→ **What to do**:
Print the lines that run from the line with "(786, 279) = (911, 409): pink" to the line with "(991, 457) = (802, 698): blue", keeping both end lines, exactly as they appear in the entries below, and nothing else.

Before-and-after object listings
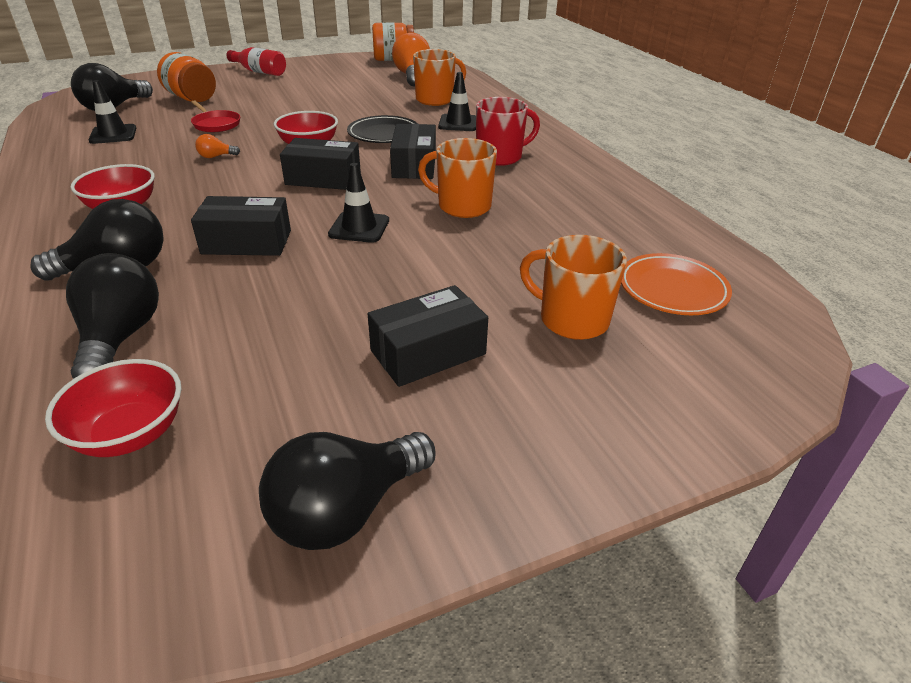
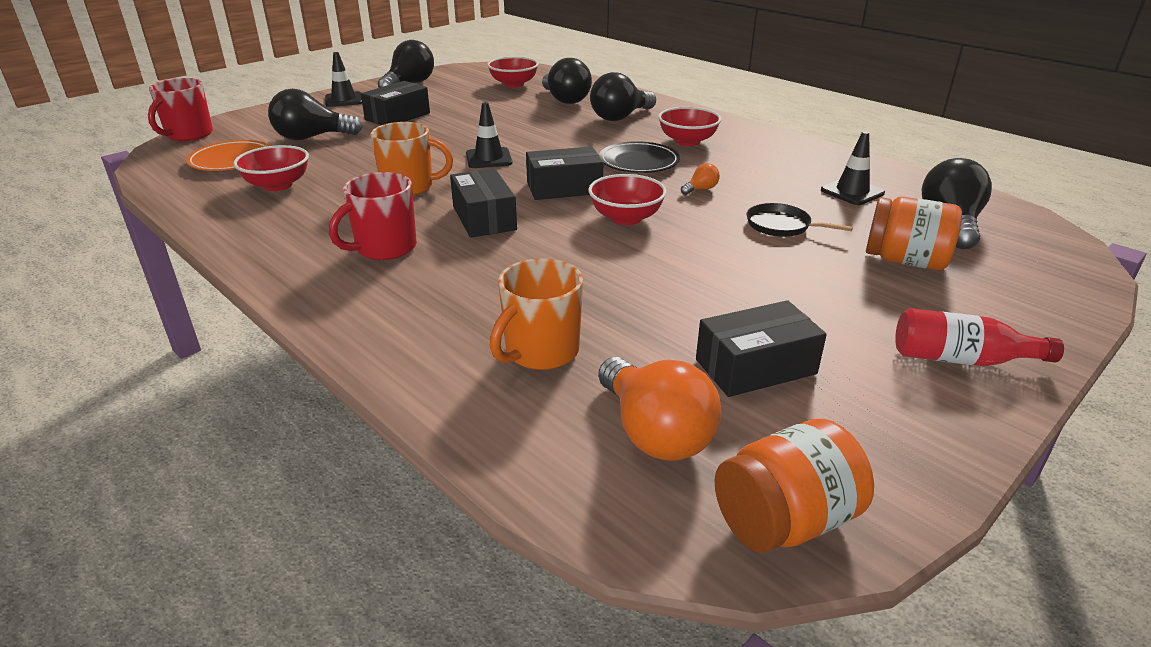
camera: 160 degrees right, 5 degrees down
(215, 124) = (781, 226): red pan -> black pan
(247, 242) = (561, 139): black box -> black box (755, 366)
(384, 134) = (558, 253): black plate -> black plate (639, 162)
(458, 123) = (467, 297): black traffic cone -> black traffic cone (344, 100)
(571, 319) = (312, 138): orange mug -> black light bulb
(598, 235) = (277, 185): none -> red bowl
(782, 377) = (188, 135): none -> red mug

...

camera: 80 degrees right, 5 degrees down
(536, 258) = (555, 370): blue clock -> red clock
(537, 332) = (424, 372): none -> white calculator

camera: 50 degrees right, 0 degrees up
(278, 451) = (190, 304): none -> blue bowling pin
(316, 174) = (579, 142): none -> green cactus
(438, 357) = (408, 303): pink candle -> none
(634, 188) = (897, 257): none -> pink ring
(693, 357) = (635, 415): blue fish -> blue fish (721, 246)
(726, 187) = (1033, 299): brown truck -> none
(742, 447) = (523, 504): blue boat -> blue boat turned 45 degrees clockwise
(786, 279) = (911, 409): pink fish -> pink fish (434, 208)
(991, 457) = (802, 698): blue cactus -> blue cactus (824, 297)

→ **Answer to the problem**:
(786, 279) = (911, 409): pink fish -> pink fish (434, 208)
(991, 457) = (802, 698): blue cactus -> blue cactus (824, 297)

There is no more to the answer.